----- Working data -----

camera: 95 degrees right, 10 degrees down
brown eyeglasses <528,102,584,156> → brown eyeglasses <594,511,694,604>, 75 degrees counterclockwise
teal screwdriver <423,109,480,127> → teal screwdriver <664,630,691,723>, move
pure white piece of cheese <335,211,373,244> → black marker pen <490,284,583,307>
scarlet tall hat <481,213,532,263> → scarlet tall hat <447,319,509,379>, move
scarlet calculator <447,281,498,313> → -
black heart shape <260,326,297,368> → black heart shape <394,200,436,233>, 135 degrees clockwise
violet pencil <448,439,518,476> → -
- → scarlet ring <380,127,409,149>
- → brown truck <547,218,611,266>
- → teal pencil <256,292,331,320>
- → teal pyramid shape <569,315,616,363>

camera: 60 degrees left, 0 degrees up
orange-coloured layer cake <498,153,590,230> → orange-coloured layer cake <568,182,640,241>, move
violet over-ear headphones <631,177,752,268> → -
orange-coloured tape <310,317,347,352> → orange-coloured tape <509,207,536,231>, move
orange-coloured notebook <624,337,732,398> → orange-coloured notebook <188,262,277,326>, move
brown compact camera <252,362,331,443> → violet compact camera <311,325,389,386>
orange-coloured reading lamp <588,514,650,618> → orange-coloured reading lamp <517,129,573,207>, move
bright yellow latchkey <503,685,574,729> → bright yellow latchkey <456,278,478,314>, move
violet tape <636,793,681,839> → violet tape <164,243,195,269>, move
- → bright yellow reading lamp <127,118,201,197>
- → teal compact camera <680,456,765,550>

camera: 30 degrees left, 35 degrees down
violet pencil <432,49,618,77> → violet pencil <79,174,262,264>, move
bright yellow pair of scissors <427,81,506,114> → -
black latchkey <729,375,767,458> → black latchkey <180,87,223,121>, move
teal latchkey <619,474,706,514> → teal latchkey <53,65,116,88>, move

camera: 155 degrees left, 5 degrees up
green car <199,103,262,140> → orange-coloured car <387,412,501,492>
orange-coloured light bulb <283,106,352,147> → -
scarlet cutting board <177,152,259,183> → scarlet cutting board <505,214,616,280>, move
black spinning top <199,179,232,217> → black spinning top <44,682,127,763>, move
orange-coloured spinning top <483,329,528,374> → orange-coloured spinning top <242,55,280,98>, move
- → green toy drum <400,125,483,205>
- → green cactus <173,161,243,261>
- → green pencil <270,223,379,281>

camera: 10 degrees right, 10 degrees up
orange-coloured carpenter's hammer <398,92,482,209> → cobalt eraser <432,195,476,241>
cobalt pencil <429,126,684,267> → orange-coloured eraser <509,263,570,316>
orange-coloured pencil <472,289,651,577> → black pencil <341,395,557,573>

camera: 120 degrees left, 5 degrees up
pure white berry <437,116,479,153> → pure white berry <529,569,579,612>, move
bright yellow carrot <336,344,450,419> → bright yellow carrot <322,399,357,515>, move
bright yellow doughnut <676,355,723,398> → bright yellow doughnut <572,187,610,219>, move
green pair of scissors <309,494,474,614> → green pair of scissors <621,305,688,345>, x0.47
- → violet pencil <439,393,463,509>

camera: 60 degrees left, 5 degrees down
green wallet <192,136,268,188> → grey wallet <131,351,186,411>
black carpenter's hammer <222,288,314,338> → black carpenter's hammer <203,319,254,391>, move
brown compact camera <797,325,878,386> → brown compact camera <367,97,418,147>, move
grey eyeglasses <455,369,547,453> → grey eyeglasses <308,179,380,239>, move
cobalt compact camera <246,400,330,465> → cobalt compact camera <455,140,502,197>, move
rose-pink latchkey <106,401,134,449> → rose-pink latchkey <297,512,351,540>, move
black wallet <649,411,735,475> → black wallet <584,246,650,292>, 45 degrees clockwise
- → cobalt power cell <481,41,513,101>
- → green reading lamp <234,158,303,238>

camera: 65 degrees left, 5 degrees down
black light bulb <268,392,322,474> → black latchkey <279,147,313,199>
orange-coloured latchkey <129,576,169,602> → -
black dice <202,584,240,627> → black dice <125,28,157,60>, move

-----

**Task prompt**
Above are the records; retype them all without a single difference.

**Task response**
camera: 95 degrees right, 10 degrees down
brown eyeglasses <528,102,584,156> → brown eyeglasses <594,511,694,604>, 75 degrees counterclockwise
teal screwdriver <423,109,480,127> → teal screwdriver <664,630,691,723>, move
pure white piece of cheese <335,211,373,244> → black marker pen <490,284,583,307>
scarlet tall hat <481,213,532,263> → scarlet tall hat <447,319,509,379>, move
scarlet calculator <447,281,498,313> → -
black heart shape <260,326,297,368> → black heart shape <394,200,436,233>, 135 degrees clockwise
violet pencil <448,439,518,476> → -
- → scarlet ring <380,127,409,149>
- → brown truck <547,218,611,266>
- → teal pencil <256,292,331,320>
- → teal pyramid shape <569,315,616,363>

camera: 60 degrees left, 0 degrees up
orange-coloured layer cake <498,153,590,230> → orange-coloured layer cake <568,182,640,241>, move
violet over-ear headphones <631,177,752,268> → -
orange-coloured tape <310,317,347,352> → orange-coloured tape <509,207,536,231>, move
orange-coloured notebook <624,337,732,398> → orange-coloured notebook <188,262,277,326>, move
brown compact camera <252,362,331,443> → violet compact camera <311,325,389,386>
orange-coloured reading lamp <588,514,650,618> → orange-coloured reading lamp <517,129,573,207>, move
bright yellow latchkey <503,685,574,729> → bright yellow latchkey <456,278,478,314>, move
violet tape <636,793,681,839> → violet tape <164,243,195,269>, move
- → bright yellow reading lamp <127,118,201,197>
- → teal compact camera <680,456,765,550>

camera: 30 degrees left, 35 degrees down
violet pencil <432,49,618,77> → violet pencil <79,174,262,264>, move
bright yellow pair of scissors <427,81,506,114> → -
black latchkey <729,375,767,458> → black latchkey <180,87,223,121>, move
teal latchkey <619,474,706,514> → teal latchkey <53,65,116,88>, move

camera: 155 degrees left, 5 degrees up
green car <199,103,262,140> → orange-coloured car <387,412,501,492>
orange-coloured light bulb <283,106,352,147> → -
scarlet cutting board <177,152,259,183> → scarlet cutting board <505,214,616,280>, move
black spinning top <199,179,232,217> → black spinning top <44,682,127,763>, move
orange-coloured spinning top <483,329,528,374> → orange-coloured spinning top <242,55,280,98>, move
- → green toy drum <400,125,483,205>
- → green cactus <173,161,243,261>
- → green pencil <270,223,379,281>

camera: 10 degrees right, 10 degrees up
orange-coloured carpenter's hammer <398,92,482,209> → cobalt eraser <432,195,476,241>
cobalt pencil <429,126,684,267> → orange-coloured eraser <509,263,570,316>
orange-coloured pencil <472,289,651,577> → black pencil <341,395,557,573>

camera: 120 degrees left, 5 degrees up
pure white berry <437,116,479,153> → pure white berry <529,569,579,612>, move
bright yellow carrot <336,344,450,419> → bright yellow carrot <322,399,357,515>, move
bright yellow doughnut <676,355,723,398> → bright yellow doughnut <572,187,610,219>, move
green pair of scissors <309,494,474,614> → green pair of scissors <621,305,688,345>, x0.47
- → violet pencil <439,393,463,509>

camera: 60 degrees left, 5 degrees down
green wallet <192,136,268,188> → grey wallet <131,351,186,411>
black carpenter's hammer <222,288,314,338> → black carpenter's hammer <203,319,254,391>, move
brown compact camera <797,325,878,386> → brown compact camera <367,97,418,147>, move
grey eyeglasses <455,369,547,453> → grey eyeglasses <308,179,380,239>, move
cobalt compact camera <246,400,330,465> → cobalt compact camera <455,140,502,197>, move
rose-pink latchkey <106,401,134,449> → rose-pink latchkey <297,512,351,540>, move
black wallet <649,411,735,475> → black wallet <584,246,650,292>, 45 degrees clockwise
- → cobalt power cell <481,41,513,101>
- → green reading lamp <234,158,303,238>

camera: 65 degrees left, 5 degrees down
black light bulb <268,392,322,474> → black latchkey <279,147,313,199>
orange-coloured latchkey <129,576,169,602> → -
black dice <202,584,240,627> → black dice <125,28,157,60>, move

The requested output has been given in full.